DATA FOR THIS EXERCISE start

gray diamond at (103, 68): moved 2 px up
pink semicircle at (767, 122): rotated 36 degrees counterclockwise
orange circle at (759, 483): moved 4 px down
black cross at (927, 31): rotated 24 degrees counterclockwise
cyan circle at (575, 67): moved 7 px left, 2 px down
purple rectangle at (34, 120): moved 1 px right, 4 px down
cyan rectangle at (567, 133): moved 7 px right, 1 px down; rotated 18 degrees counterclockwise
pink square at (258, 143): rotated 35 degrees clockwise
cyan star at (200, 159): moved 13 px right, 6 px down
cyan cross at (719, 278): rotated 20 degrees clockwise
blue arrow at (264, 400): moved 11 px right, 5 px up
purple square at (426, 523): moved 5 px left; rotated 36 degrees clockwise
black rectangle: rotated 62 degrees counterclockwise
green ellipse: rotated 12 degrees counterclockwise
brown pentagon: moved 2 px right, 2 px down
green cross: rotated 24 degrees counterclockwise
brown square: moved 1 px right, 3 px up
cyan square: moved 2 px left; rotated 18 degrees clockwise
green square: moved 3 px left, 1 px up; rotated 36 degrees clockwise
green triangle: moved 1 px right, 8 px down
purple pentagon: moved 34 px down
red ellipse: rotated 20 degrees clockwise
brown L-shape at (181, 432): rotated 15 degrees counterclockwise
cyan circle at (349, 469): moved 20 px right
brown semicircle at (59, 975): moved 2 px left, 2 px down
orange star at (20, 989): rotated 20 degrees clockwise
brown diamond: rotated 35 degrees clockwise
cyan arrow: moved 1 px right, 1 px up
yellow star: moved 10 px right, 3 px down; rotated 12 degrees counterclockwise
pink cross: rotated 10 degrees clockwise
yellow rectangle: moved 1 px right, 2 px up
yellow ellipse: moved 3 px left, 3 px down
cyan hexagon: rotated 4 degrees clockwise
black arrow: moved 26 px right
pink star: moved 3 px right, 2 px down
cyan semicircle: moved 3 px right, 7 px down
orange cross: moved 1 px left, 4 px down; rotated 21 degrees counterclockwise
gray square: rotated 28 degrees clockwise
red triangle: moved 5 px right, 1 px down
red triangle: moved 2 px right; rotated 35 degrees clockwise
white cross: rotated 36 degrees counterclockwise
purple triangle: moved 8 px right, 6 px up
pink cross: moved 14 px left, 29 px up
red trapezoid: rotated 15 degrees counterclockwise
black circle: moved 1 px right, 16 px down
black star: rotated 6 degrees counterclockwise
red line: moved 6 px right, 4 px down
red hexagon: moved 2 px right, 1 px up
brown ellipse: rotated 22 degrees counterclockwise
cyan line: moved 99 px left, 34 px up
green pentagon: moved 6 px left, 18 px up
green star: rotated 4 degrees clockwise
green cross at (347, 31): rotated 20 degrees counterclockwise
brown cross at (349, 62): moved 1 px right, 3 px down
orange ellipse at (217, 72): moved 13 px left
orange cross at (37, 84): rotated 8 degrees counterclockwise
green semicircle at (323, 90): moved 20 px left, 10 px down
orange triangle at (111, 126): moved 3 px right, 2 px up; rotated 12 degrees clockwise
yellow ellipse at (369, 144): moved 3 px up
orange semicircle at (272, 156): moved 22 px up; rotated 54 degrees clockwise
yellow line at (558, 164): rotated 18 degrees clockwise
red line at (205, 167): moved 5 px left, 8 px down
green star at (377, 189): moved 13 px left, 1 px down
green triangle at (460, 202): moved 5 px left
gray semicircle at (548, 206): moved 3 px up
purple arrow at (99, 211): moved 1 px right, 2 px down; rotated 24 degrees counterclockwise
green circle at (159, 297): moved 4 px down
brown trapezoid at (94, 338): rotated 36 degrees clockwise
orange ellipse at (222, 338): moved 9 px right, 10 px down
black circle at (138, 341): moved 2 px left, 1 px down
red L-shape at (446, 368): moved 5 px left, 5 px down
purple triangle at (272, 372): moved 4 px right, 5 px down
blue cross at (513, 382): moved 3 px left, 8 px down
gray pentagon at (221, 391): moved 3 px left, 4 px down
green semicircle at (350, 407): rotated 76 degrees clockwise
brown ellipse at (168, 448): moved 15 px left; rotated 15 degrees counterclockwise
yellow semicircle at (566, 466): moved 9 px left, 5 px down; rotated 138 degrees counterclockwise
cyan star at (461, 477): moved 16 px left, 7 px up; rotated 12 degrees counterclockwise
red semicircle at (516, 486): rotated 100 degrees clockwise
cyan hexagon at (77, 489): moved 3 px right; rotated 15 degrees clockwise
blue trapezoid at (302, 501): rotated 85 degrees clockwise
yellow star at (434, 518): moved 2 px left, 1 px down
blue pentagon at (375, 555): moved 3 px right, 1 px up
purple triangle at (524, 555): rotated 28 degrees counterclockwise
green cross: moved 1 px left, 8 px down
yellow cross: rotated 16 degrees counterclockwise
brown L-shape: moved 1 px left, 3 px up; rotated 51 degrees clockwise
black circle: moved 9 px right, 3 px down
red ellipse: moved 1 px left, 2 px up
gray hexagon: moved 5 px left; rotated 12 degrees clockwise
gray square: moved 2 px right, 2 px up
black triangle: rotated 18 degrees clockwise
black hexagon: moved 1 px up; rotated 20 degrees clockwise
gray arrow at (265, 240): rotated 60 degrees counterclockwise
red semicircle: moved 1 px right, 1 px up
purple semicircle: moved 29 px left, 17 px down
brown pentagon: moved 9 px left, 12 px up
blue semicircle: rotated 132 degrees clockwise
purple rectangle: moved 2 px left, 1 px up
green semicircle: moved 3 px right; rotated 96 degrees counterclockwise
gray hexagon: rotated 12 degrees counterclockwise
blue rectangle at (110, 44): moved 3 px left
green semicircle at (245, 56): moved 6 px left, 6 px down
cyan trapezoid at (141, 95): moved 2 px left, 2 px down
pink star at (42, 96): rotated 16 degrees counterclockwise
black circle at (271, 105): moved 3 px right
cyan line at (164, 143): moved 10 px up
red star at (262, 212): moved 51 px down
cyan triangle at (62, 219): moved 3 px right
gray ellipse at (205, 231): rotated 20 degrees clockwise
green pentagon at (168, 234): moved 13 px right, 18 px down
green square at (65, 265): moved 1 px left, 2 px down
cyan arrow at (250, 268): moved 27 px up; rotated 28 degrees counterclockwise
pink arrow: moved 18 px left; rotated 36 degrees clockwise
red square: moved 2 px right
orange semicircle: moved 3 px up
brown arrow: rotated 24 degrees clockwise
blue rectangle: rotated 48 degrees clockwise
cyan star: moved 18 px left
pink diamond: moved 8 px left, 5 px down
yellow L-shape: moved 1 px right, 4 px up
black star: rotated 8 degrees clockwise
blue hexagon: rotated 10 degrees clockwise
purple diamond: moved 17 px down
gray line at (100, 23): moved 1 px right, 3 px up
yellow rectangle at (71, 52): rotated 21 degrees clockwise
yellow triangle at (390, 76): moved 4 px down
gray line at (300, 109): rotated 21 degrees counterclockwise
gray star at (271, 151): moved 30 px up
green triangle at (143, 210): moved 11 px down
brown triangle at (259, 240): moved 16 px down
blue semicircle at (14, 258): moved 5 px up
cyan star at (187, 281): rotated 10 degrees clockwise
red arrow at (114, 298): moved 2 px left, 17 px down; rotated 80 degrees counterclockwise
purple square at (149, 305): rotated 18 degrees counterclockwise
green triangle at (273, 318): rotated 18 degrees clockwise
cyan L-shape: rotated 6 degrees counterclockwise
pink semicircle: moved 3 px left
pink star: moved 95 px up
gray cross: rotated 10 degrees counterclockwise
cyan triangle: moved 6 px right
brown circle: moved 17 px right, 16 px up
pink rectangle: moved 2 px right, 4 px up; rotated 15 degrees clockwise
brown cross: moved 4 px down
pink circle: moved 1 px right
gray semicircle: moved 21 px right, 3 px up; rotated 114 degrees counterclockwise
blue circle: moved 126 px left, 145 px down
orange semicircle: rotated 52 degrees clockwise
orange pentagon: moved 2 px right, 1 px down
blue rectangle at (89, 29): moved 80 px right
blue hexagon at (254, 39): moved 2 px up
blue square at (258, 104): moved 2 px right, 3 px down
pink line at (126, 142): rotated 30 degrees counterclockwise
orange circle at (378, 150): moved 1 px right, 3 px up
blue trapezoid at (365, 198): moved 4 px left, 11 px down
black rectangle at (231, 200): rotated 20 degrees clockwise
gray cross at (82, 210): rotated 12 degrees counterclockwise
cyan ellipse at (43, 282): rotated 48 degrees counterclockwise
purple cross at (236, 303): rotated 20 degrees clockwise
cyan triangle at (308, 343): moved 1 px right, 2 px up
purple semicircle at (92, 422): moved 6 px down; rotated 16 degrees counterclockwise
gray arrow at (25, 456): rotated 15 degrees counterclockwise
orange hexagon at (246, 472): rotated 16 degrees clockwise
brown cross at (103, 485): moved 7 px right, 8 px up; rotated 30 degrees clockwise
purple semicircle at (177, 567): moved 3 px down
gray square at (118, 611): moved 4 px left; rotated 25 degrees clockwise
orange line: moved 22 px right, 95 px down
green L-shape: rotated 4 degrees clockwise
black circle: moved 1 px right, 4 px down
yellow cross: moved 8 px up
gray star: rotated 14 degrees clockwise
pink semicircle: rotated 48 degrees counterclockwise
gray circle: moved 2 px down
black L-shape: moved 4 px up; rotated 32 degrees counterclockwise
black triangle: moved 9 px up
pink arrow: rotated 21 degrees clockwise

DATA FOR THIS EXERCISE end

*OBJECTIVE*
Render the lines of the material from the start through the line containing "cyan circle at (575, 67): moved" as a Markdown table with two columns, Row and Line. Number each row, and leave out any blank lines.

*SOLUTION TO THE EXERCISE*
| Row | Line |
|---|---|
| 1 | gray diamond at (103, 68): moved 2 px up |
| 2 | pink semicircle at (767, 122): rotated 36 degrees counterclockwise |
| 3 | orange circle at (759, 483): moved 4 px down |
| 4 | black cross at (927, 31): rotated 24 degrees counterclockwise |
| 5 | cyan circle at (575, 67): moved 7 px left, 2 px down |